[[ Recorded information open ]]

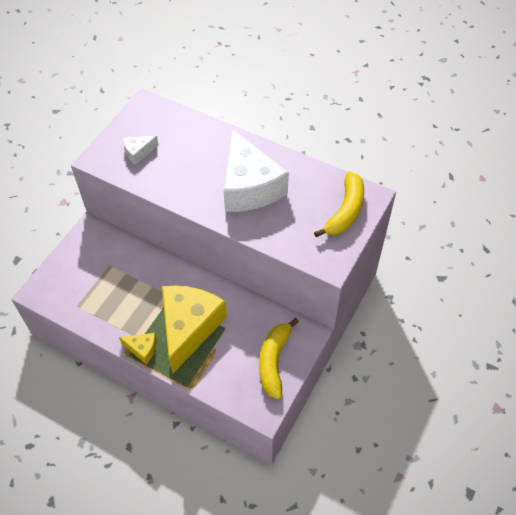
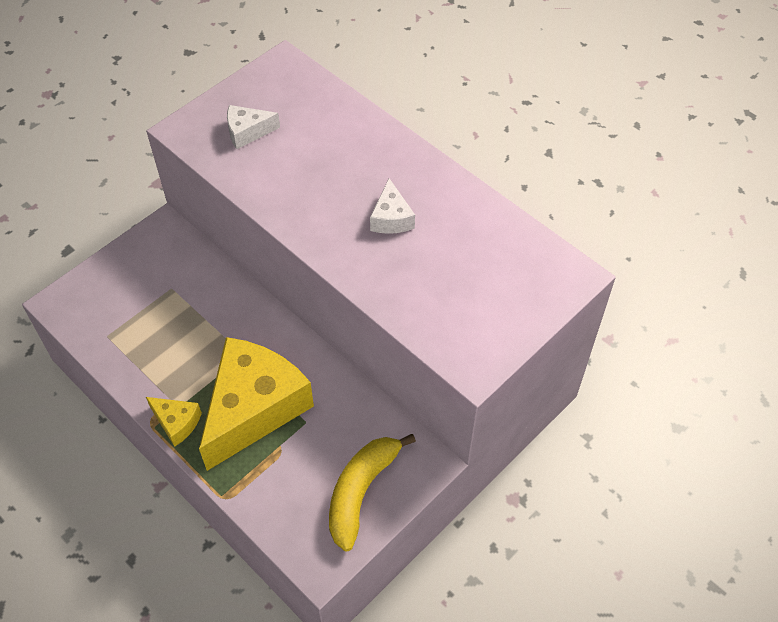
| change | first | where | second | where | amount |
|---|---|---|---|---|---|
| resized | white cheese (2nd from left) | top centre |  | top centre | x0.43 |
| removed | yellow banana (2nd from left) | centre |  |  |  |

[[ Recorded information closed ]]

Prompt
Wherever a picture appears in the listing above, drop it, and restate the rest exactly.

Answer for this exercise
| change | first | where | second | where | amount |
|---|---|---|---|---|---|
| resized | white cheese (2nd from left) | top centre |  | top centre | x0.43 |
| removed | yellow banana (2nd from left) | centre |  |  |  |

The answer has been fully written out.